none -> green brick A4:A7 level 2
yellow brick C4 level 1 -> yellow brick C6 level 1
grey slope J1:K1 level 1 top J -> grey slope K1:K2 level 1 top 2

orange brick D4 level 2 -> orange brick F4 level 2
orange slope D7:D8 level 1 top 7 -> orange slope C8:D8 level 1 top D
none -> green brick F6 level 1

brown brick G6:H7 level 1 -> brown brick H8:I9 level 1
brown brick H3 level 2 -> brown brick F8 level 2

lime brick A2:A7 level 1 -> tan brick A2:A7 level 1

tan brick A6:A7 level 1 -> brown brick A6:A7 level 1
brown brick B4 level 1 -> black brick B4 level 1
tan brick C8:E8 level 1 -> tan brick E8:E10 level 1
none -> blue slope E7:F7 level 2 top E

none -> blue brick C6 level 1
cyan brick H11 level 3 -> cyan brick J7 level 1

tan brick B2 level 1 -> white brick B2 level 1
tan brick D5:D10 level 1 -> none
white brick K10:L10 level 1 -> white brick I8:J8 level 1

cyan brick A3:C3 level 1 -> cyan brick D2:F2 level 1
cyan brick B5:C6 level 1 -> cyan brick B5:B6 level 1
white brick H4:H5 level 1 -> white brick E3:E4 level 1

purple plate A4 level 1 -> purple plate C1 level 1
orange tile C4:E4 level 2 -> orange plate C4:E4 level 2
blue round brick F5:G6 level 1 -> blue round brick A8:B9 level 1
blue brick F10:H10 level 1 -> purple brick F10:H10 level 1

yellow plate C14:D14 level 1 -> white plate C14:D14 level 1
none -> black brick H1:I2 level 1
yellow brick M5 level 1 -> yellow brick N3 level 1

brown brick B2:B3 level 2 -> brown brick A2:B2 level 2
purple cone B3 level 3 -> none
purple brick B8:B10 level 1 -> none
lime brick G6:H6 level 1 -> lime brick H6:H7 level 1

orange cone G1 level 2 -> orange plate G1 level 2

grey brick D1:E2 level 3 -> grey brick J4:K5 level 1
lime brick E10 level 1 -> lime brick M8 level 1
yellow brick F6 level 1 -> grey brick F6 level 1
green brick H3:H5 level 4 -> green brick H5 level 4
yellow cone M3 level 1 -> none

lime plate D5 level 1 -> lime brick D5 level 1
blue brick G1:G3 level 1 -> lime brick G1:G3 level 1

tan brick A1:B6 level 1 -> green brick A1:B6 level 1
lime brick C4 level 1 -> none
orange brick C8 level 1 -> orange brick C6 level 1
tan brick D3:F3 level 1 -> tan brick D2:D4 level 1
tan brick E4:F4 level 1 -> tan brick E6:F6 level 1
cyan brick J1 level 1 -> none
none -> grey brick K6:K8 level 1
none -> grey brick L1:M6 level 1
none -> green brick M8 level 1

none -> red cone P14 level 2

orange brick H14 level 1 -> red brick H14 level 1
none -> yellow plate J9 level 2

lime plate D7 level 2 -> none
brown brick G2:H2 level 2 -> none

+-------+

→ **WHAT THE TASK REQUIRES**
Using the data above, extract exactly the lines from the one that holds "orange brick C8" to the one that holds "none -> red cone P14 level 2", both ends included, and no others.

→ **TASK RESULT**
orange brick C8 level 1 -> orange brick C6 level 1
tan brick D3:F3 level 1 -> tan brick D2:D4 level 1
tan brick E4:F4 level 1 -> tan brick E6:F6 level 1
cyan brick J1 level 1 -> none
none -> grey brick K6:K8 level 1
none -> grey brick L1:M6 level 1
none -> green brick M8 level 1

none -> red cone P14 level 2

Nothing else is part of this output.